### ACTION ITEM
For the word "heart", return each line of the data in which it occurs.

Object state change records
◆ ◆ ◆ ◆ ◆ ◆ ◆
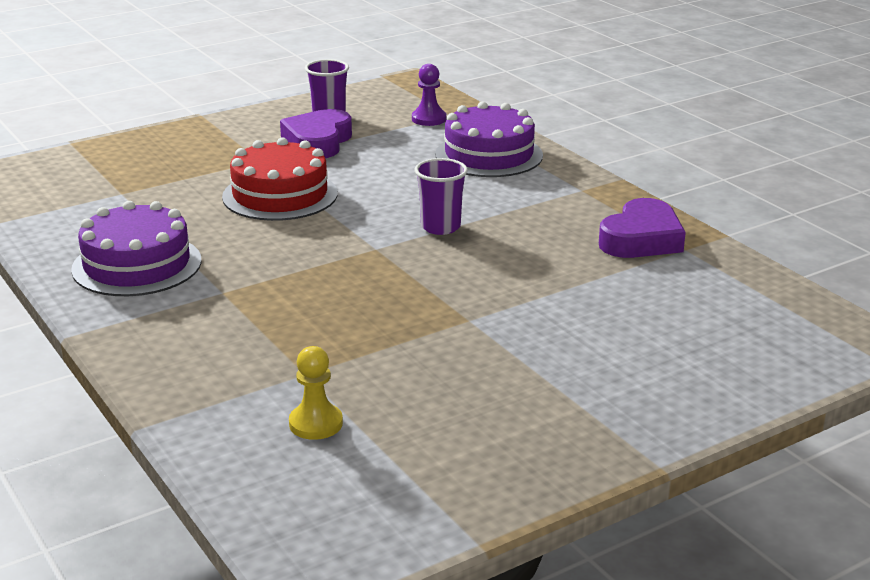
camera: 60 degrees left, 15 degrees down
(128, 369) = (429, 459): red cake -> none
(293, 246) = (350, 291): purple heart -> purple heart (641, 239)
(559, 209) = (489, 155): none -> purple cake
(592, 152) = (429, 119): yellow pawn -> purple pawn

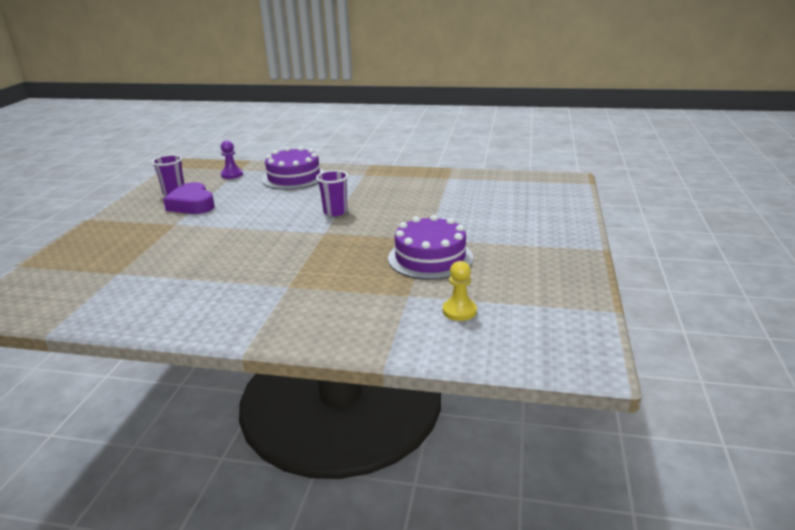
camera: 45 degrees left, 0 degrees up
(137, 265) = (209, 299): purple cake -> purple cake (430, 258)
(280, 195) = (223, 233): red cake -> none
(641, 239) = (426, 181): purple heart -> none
◆ ◆ ◆ ◆ ◆ ◆ ◆
### ANSWER TO THE EXERCISE
(293, 246) = (350, 291): purple heart -> purple heart (641, 239)
(641, 239) = (426, 181): purple heart -> none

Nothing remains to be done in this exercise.